Given records
----------

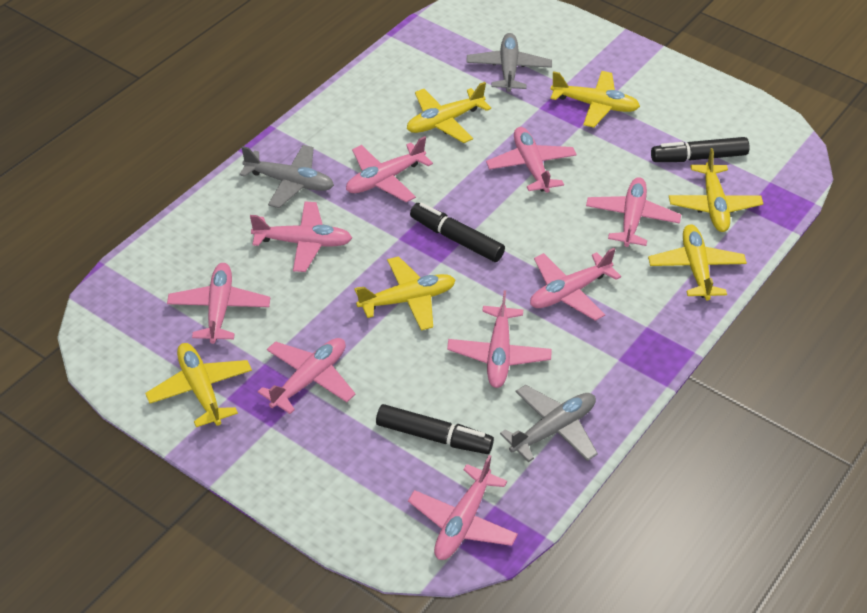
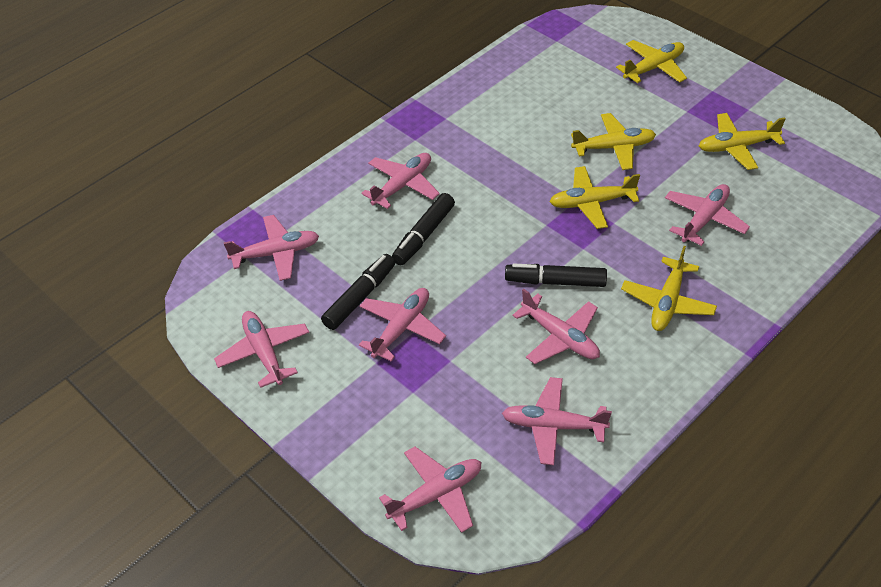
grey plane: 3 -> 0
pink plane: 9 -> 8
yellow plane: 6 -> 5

----------

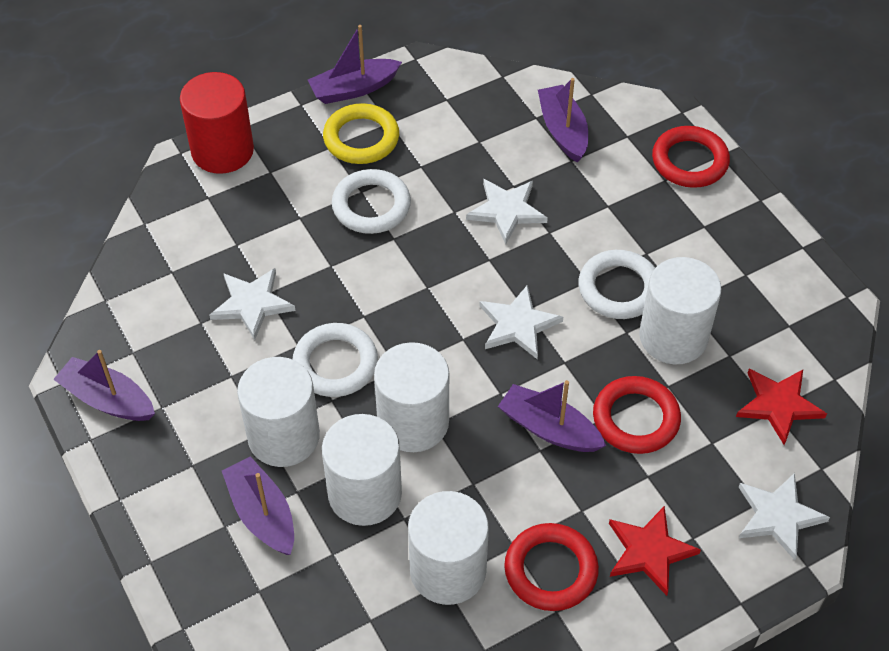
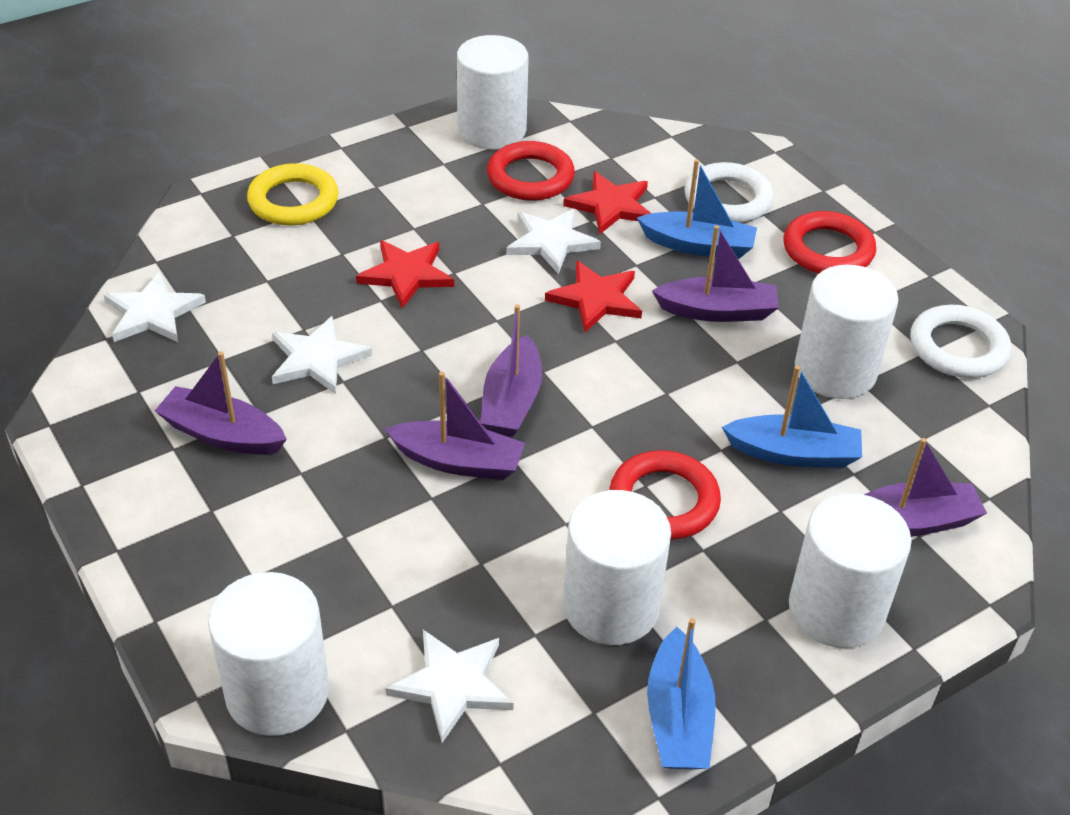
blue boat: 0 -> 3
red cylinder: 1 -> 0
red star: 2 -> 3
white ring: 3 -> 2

----------

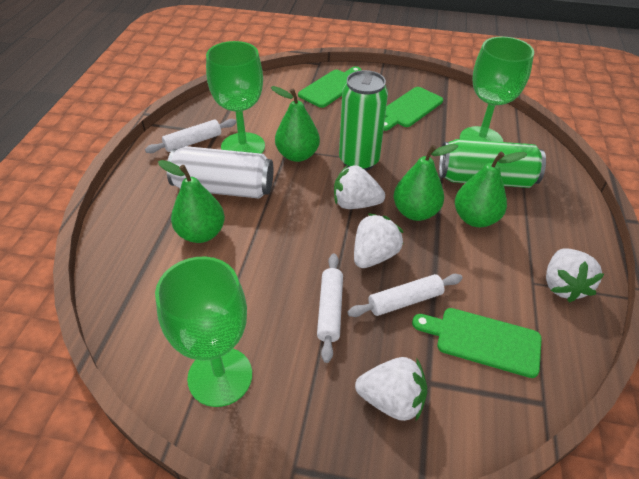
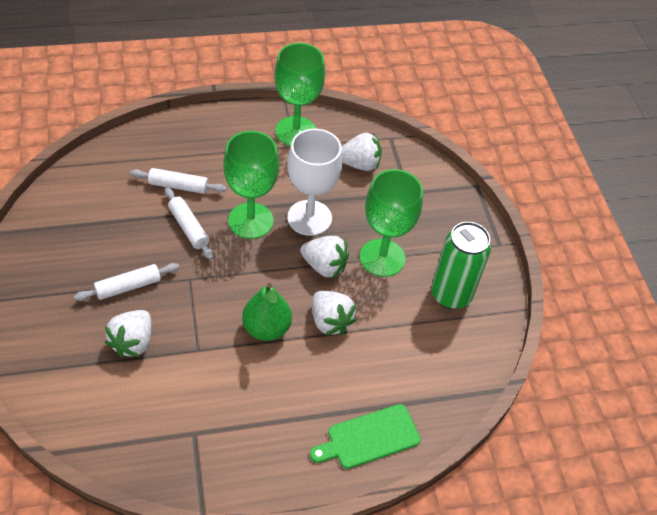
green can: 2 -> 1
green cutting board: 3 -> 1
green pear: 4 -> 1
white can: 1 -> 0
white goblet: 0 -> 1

----------

Description of the task
Your answer should consist of all lines in the listing above that contain "white".

Output for this exercise
white ring: 3 -> 2
white can: 1 -> 0
white goblet: 0 -> 1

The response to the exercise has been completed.